(Saved data entries)
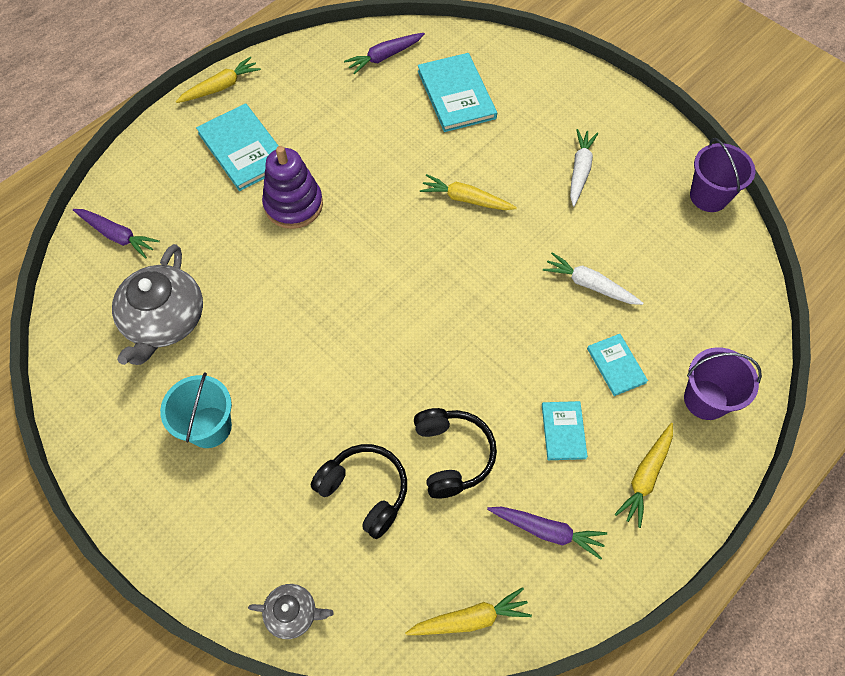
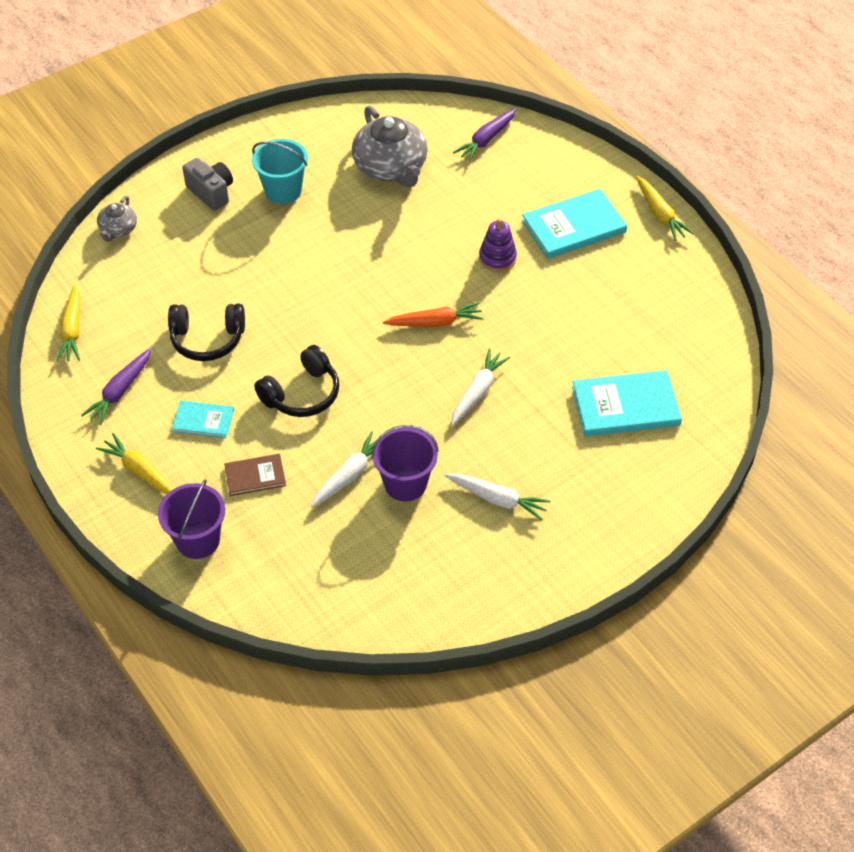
camera: 100 degrees right, 10 degrees down
(164, 320) = (391, 167): grey teapot -> grey teapot turned 135 degrees counterclockwise
(217, 511) = (211, 192): none -> grey camera
(293, 205) = (497, 258): purple stacking toy -> purple stacking toy, size x0.65
(365, 491) = (196, 279): black headphones -> black headphones (302, 394)
(384, 57) = (691, 350): purple carrot -> none
(388, 244) = (435, 322): none -> orange carrot
(466, 199) = (478, 391): yellow carrot -> white carrot
(616, 365) = (255, 476): turquoise book -> brown book
(709, 196) = (438, 616): purple bucket -> purple bucket (405, 483)

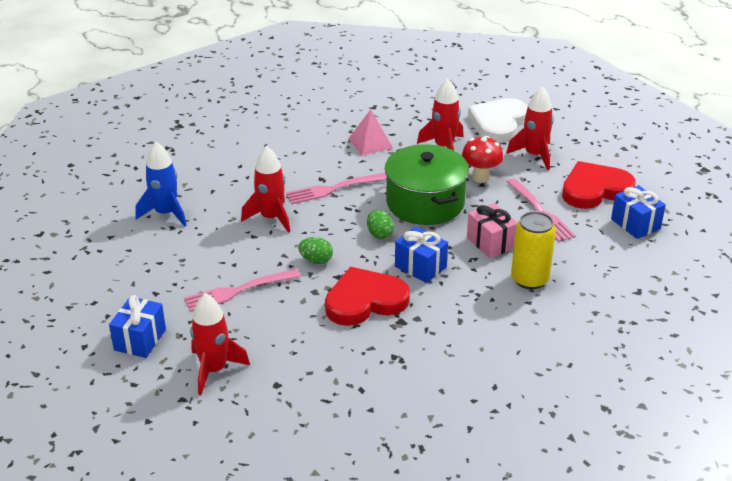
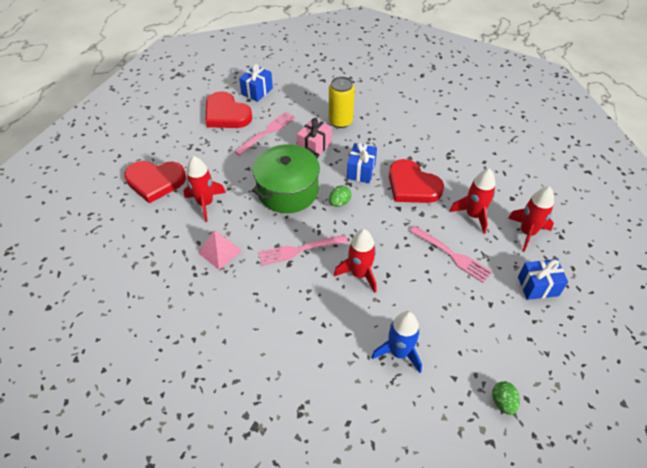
camera: 115 degrees left, 15 degrees up
(316, 260) = (390, 225): green egg -> green egg (503, 402)
(333, 189) = (299, 250): pink fork -> pink fork turned 120 degrees clockwise
(480, 177) = (239, 171): red mushroom -> none
(498, 123) = (155, 181): white heart -> red heart
(534, 155) = (195, 151): red rocket -> red rocket (473, 215)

▶ [Task prompt]:
Which of the lines above hold the string "degrees"? Pick each of them out.

▶ [Result]:
camera: 100 degrees right, 10 degrees down
(164, 320) = (391, 167): grey teapot -> grey teapot turned 135 degrees counterclockwise
camera: 115 degrees left, 15 degrees up
(333, 189) = (299, 250): pink fork -> pink fork turned 120 degrees clockwise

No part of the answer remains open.